> Task to carry out: An unchanged copy of each entry below is needed; keep the pictures out of it.

^^^^^^^^

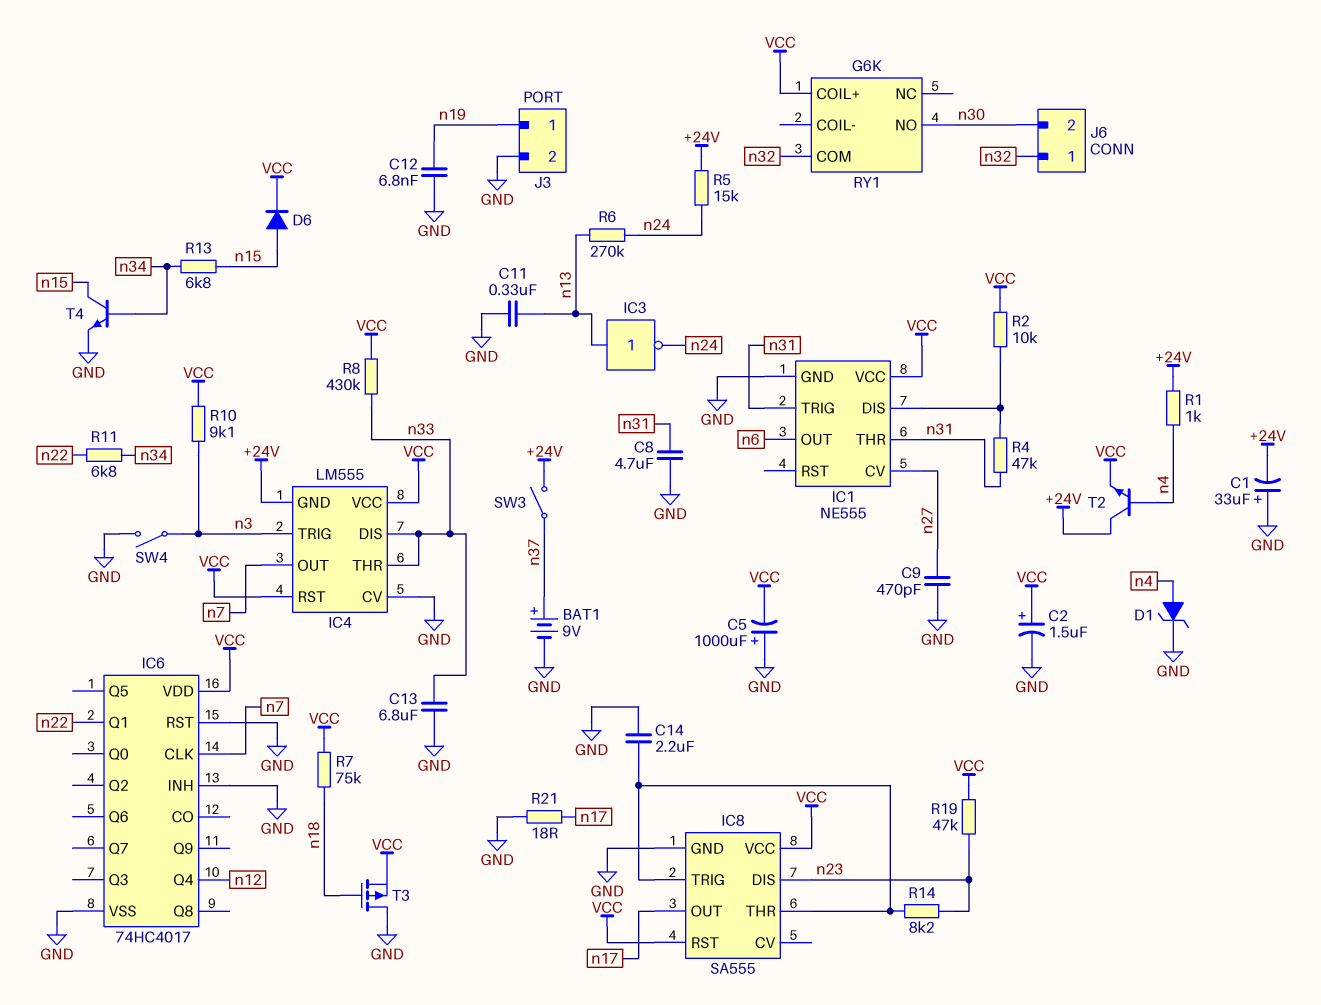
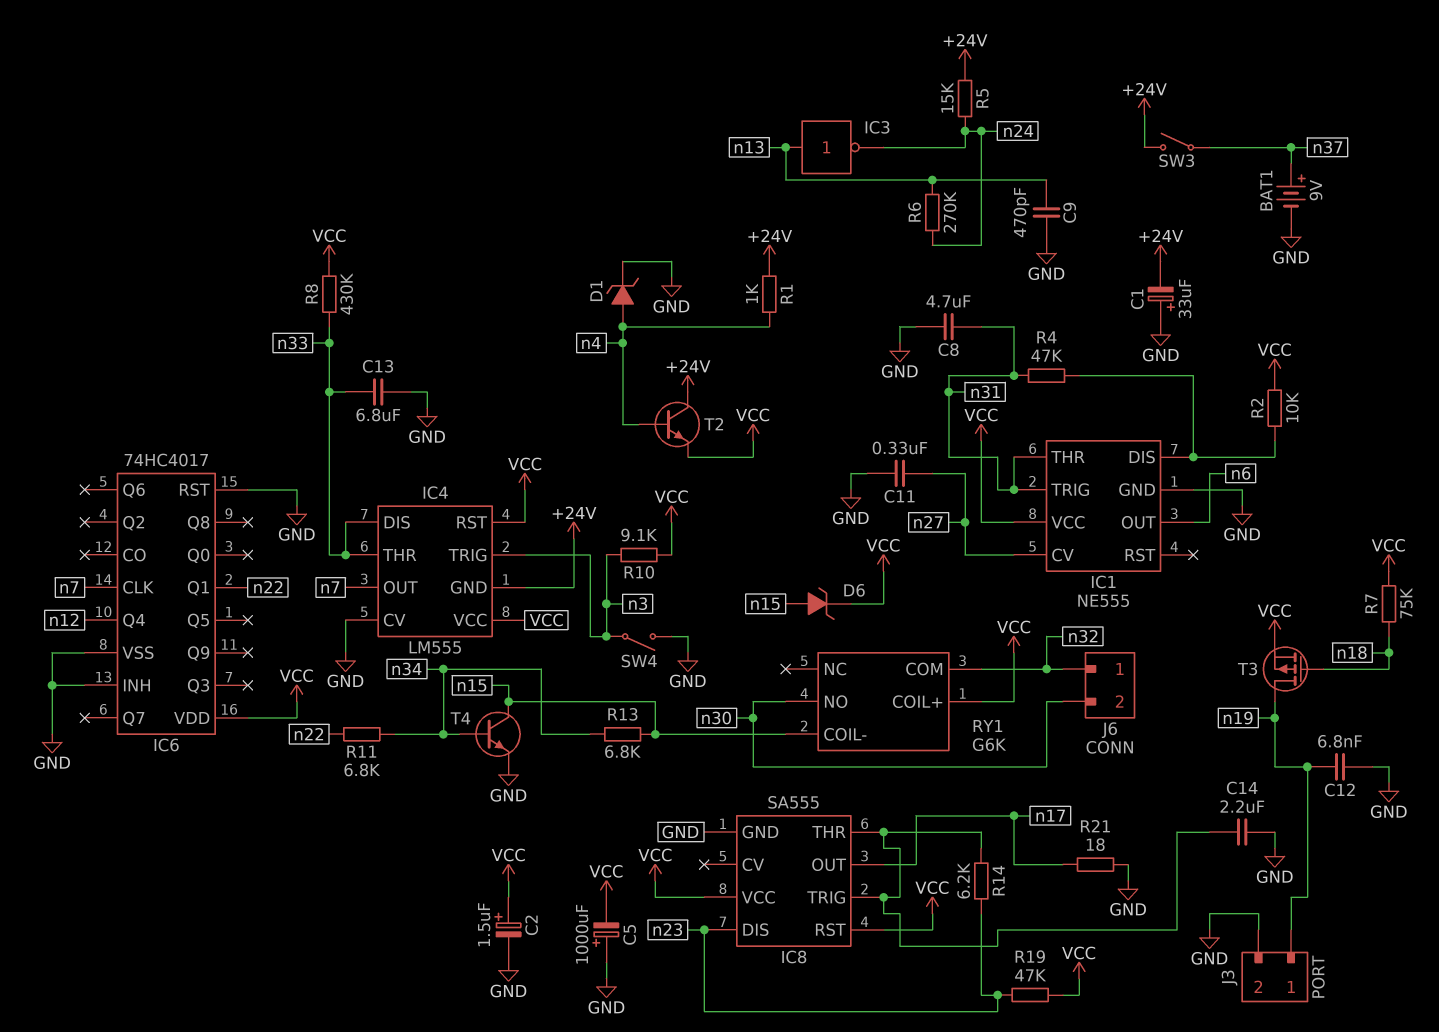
C9: 470pF (GND, n27) -> 470pF (GND, n13)
C11: 330nF (GND, n13) -> 330nF (GND, n27)
D6: diode (A n15, K VCC) -> zener (A n15, K VCC)
R14: 8.2k (IC8/THR, n23) -> 6.2k (IC8/THR, n23)
RY1 pin COIL-: none -> n15
T3: PMOS (G n18, D GND, S VCC) -> PMOS (G n18, D n19, S VCC)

^^^^^^^^

> Answer for this exercise:
C9: 470pF (GND, n27) -> 470pF (GND, n13)
C11: 330nF (GND, n13) -> 330nF (GND, n27)
D6: diode (A n15, K VCC) -> zener (A n15, K VCC)
R14: 8.2k (IC8/THR, n23) -> 6.2k (IC8/THR, n23)
RY1 pin COIL-: none -> n15
T3: PMOS (G n18, D GND, S VCC) -> PMOS (G n18, D n19, S VCC)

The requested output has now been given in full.